• **The task**: All pictures must be dropped, while the entries are given again word for word.

• **The data**:

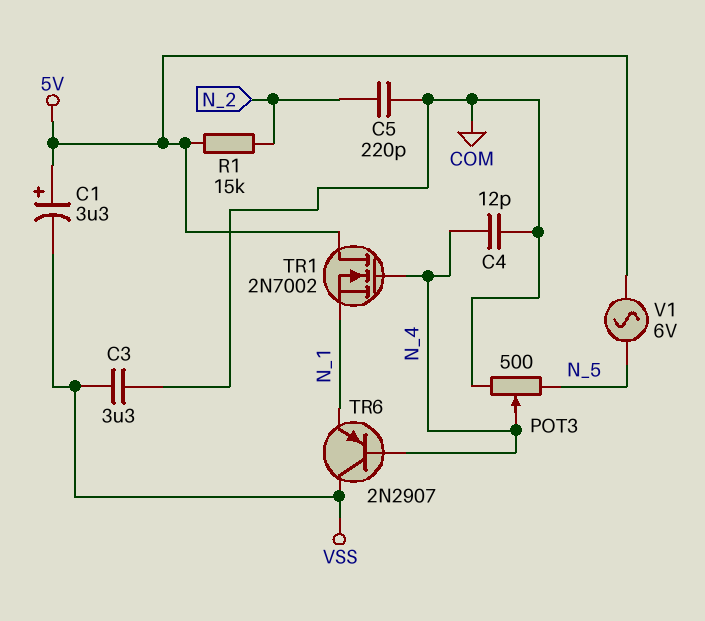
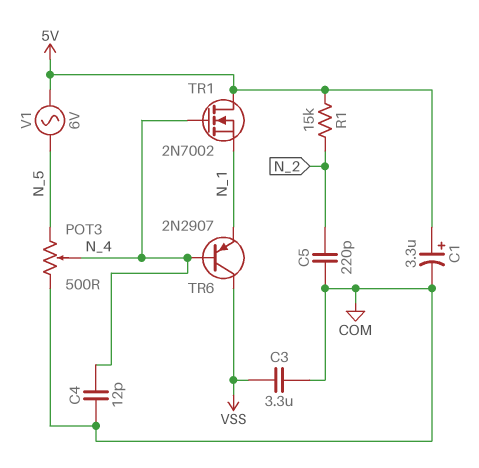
C1: 3.3uF (plus 5V, minus VSS) -> 3.3uF (plus 5V, minus COM)

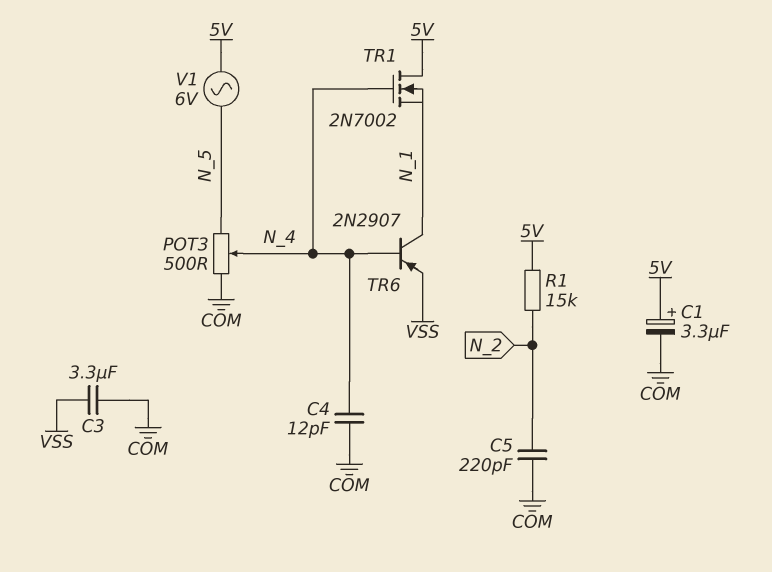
TR6: PNP 2N2907 (B N_4, C VSS, E N_1) -> PNP 2N2907 (B N_4, C N_1, E VSS)

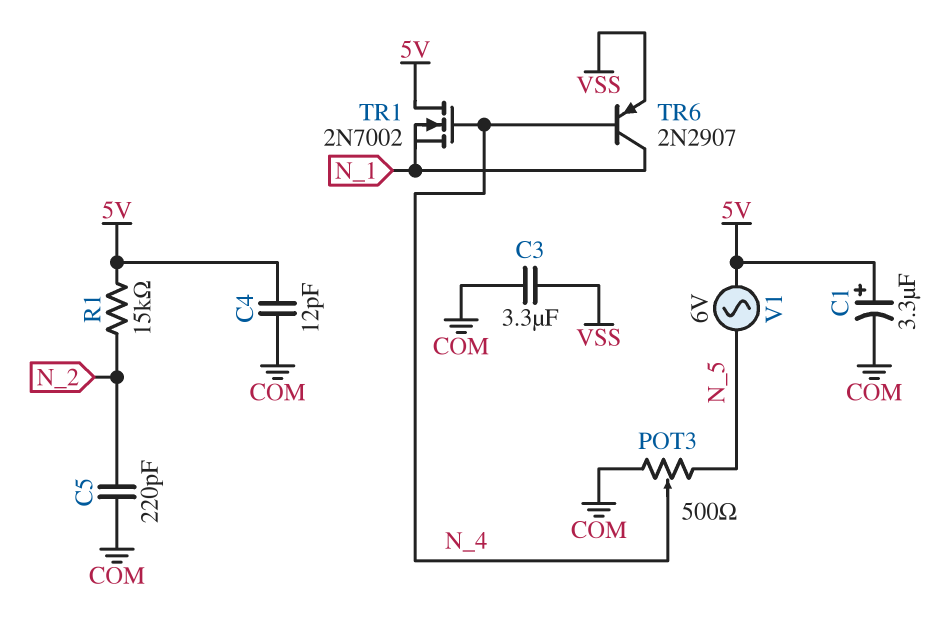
C4: 12pF (COM, N_4) -> 12pF (5V, COM)

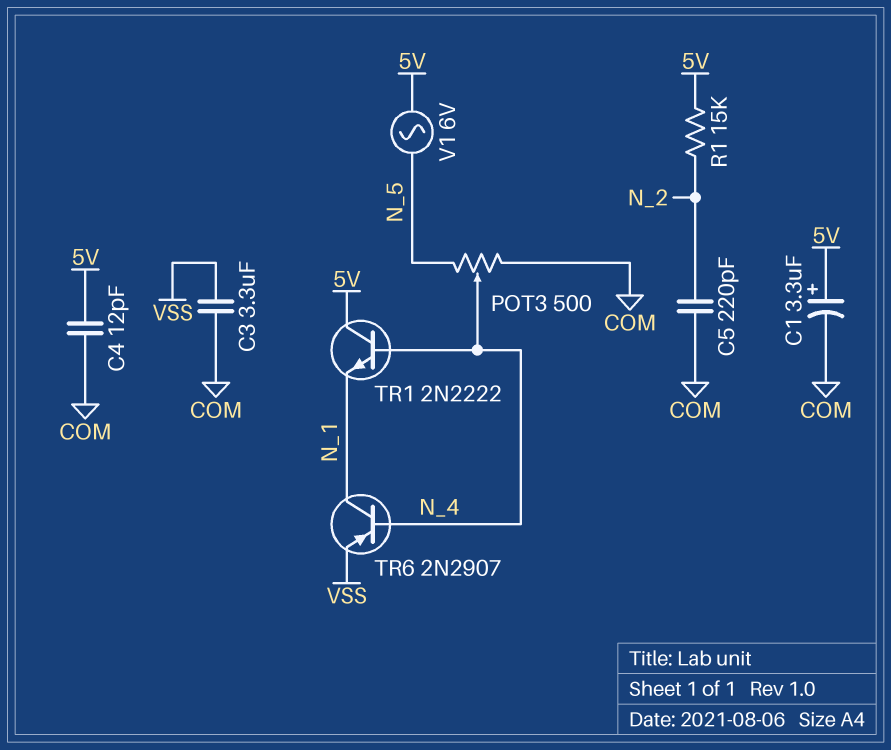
TR1: NMOS 2N7002 (G N_4, D 5V, S N_1) -> NPN 2N2222 (B N_4, C 5V, E N_1)

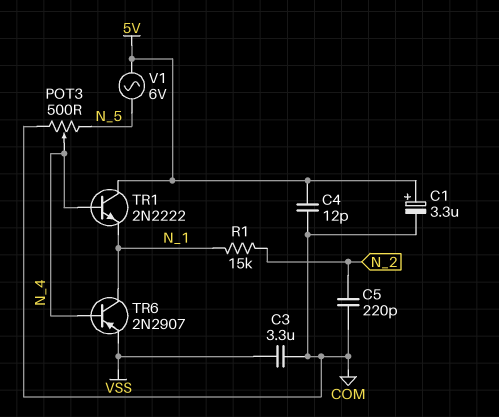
R1: 15k (5V, N_2) -> 15k (N_1, N_2)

• **Exercise response**:
C1: 3.3uF (plus 5V, minus VSS) -> 3.3uF (plus 5V, minus COM)

TR6: PNP 2N2907 (B N_4, C VSS, E N_1) -> PNP 2N2907 (B N_4, C N_1, E VSS)

C4: 12pF (COM, N_4) -> 12pF (5V, COM)

TR1: NMOS 2N7002 (G N_4, D 5V, S N_1) -> NPN 2N2222 (B N_4, C 5V, E N_1)

R1: 15k (5V, N_2) -> 15k (N_1, N_2)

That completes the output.